◆ YOUR INSTRUCTIONS
Look through the data and write out every line with the word "LOAD" in it.

*** Opening INPUT DATA ***

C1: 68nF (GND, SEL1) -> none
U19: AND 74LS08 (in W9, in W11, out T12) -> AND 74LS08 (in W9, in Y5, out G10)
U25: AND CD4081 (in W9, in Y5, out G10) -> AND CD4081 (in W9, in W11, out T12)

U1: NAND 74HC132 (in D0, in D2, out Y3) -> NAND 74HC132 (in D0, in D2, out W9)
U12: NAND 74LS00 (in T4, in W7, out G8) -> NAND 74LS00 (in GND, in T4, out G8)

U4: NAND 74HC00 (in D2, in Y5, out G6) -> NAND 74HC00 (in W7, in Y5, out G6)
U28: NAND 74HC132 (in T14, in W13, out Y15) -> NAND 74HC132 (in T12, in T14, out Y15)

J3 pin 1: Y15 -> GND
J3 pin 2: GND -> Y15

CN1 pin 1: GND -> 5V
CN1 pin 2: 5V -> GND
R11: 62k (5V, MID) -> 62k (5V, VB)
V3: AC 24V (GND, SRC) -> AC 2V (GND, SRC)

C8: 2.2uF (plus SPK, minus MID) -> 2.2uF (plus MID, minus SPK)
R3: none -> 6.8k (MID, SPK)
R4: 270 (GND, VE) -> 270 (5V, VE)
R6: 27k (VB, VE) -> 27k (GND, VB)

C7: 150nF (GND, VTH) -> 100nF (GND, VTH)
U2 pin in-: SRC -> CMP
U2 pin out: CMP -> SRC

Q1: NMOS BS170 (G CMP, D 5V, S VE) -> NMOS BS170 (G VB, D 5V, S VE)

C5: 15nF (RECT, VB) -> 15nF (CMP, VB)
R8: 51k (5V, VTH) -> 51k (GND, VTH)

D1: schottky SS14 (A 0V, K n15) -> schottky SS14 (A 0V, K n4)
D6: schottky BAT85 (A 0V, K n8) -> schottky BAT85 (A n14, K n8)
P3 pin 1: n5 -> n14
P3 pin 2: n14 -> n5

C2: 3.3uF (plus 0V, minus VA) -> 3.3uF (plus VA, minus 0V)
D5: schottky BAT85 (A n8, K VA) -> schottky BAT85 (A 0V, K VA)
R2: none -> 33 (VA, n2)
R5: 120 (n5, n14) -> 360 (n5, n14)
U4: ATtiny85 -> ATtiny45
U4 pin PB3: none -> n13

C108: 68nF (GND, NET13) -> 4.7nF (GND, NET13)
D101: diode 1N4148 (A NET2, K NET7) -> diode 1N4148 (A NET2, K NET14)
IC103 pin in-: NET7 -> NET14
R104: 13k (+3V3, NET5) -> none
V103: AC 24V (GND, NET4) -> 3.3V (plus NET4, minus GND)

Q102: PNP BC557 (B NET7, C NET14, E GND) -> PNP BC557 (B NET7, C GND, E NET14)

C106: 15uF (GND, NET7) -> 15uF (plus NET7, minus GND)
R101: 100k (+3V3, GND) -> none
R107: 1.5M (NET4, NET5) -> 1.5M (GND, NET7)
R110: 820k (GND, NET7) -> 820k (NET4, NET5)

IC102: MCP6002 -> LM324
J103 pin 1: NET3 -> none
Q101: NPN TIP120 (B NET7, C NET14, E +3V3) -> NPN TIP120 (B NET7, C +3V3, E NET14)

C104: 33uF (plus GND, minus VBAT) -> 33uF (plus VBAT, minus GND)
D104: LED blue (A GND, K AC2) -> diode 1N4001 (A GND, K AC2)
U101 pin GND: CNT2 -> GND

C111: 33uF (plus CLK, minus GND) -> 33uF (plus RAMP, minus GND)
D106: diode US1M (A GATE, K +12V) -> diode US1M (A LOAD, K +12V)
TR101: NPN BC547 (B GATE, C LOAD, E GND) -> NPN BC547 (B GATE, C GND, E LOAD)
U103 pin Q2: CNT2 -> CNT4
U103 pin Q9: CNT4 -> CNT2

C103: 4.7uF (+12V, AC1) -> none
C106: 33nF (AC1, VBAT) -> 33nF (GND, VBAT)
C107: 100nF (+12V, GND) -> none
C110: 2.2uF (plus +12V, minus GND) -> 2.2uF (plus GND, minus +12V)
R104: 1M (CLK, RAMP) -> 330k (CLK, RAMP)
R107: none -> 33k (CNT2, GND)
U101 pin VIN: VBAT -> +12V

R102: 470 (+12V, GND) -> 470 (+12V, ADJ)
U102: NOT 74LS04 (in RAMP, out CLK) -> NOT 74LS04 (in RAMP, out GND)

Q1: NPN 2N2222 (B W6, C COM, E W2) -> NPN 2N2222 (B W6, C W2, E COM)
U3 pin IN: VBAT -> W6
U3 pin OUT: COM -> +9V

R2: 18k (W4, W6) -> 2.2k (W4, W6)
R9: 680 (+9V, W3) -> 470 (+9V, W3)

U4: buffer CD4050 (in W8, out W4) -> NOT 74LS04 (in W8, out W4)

*** Closing INPUT DATA ***

◆ OUTPUT FOR THIS TASK
D106: diode US1M (A GATE, K +12V) -> diode US1M (A LOAD, K +12V)
TR101: NPN BC547 (B GATE, C LOAD, E GND) -> NPN BC547 (B GATE, C GND, E LOAD)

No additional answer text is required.